• [INSTRUCTIONS FOR THE TASK]: Reproduce exactly the lines below from the one containing "RADIO2 pin VCC: VIN -> 3V3" through the one containing "BUZZER pin GND: 3V3 -> GND", including both, and nothing else.

Itemized modification records:
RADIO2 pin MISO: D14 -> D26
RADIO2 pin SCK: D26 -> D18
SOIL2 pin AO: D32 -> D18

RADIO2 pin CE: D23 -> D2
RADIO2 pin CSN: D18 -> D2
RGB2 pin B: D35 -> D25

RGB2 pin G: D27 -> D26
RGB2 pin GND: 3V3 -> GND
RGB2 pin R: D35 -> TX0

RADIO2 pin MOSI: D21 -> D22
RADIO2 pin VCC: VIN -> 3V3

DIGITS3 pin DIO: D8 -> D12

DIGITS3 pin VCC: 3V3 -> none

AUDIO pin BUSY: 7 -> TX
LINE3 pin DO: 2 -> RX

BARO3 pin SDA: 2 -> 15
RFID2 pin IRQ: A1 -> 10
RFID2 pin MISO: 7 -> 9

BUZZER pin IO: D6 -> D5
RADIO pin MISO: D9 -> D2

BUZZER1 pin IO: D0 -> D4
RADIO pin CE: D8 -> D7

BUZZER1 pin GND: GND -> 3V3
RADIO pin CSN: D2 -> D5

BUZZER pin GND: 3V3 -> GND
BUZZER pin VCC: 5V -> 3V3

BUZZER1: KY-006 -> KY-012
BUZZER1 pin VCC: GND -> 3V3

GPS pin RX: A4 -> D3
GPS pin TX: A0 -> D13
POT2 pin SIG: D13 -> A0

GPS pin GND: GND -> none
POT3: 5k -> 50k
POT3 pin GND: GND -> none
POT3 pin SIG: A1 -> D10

• [SOLUTION FOR THIS EXERCISE]:
RADIO2 pin VCC: VIN -> 3V3

DIGITS3 pin DIO: D8 -> D12

DIGITS3 pin VCC: 3V3 -> none

AUDIO pin BUSY: 7 -> TX
LINE3 pin DO: 2 -> RX

BARO3 pin SDA: 2 -> 15
RFID2 pin IRQ: A1 -> 10
RFID2 pin MISO: 7 -> 9

BUZZER pin IO: D6 -> D5
RADIO pin MISO: D9 -> D2

BUZZER1 pin IO: D0 -> D4
RADIO pin CE: D8 -> D7

BUZZER1 pin GND: GND -> 3V3
RADIO pin CSN: D2 -> D5

BUZZER pin GND: 3V3 -> GND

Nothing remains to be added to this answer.